----- EXERCISE INPUTS -----
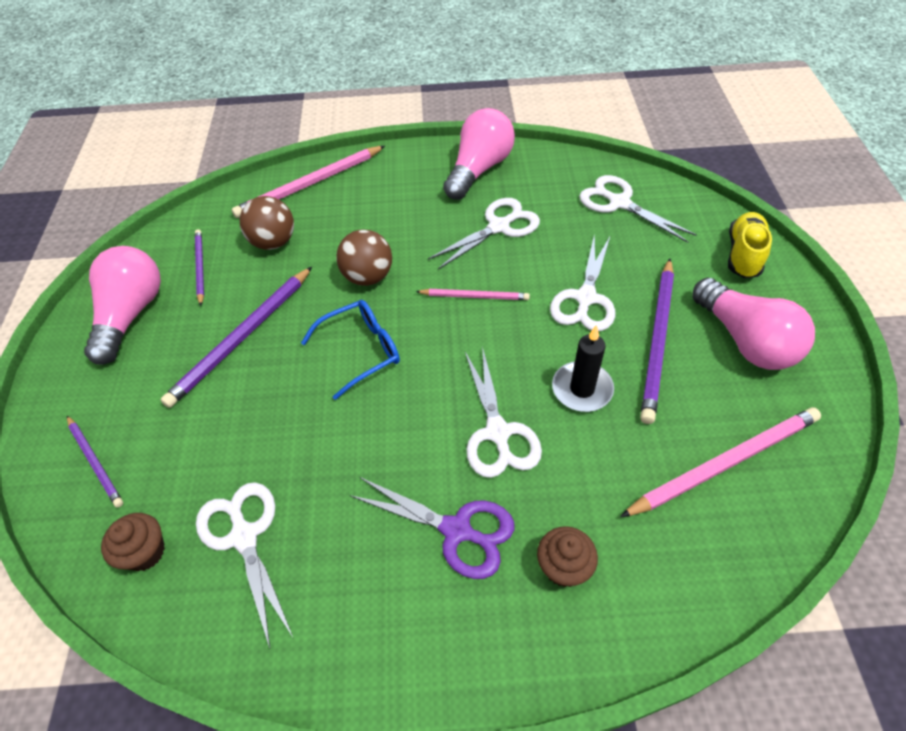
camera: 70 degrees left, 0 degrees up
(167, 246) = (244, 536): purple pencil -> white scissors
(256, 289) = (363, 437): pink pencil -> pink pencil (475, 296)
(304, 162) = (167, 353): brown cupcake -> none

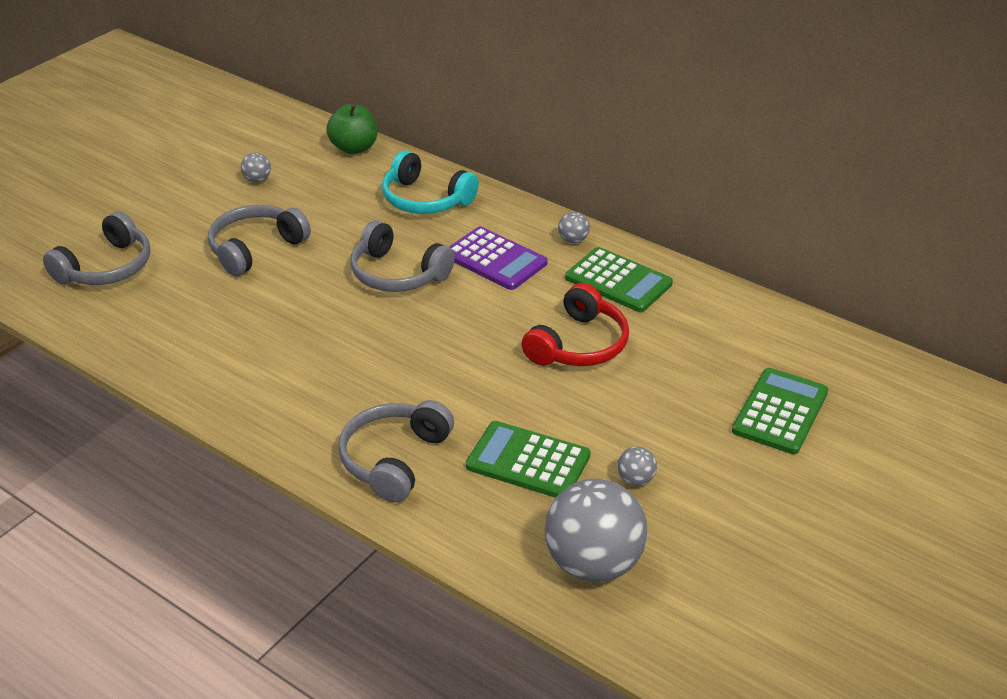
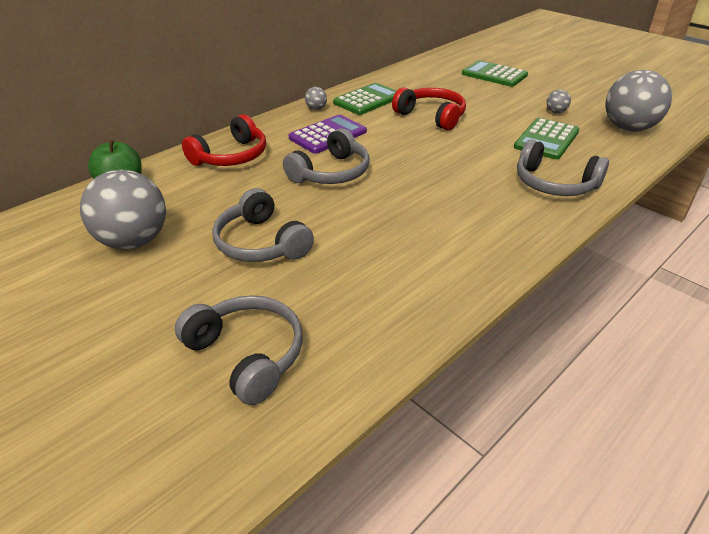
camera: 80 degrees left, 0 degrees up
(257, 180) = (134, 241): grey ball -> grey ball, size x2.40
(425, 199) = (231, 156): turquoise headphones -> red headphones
-----
----- EXERCISE INPUTS -----
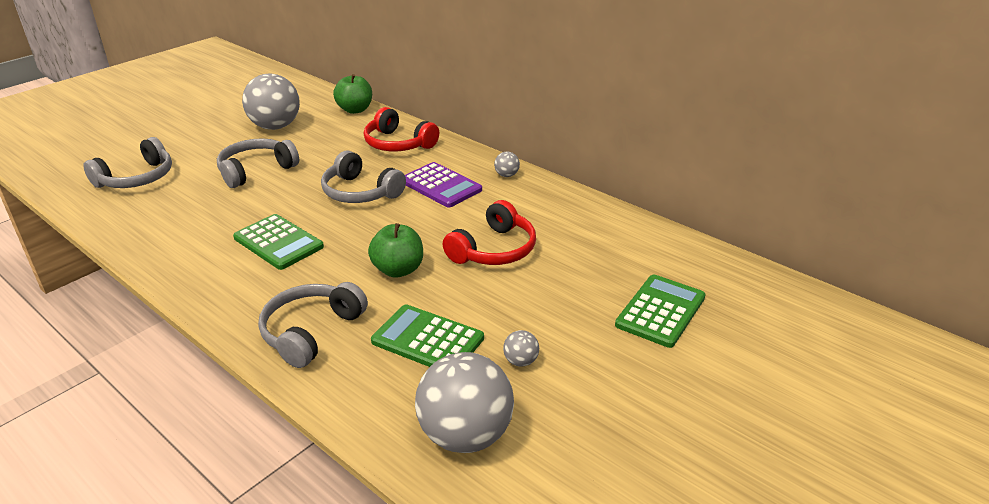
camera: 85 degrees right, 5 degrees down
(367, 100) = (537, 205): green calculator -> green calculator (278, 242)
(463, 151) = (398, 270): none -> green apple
-----
> [WHAT THE EXERCISE ASKS] From the entries above, extract only the lines running from the one containing "(367, 100) = (537, 205): green" through the one containing "(463, 151) = (398, 270): none -> green apple", inclusive.

> [EXPECTED ANSWER]
(367, 100) = (537, 205): green calculator -> green calculator (278, 242)
(463, 151) = (398, 270): none -> green apple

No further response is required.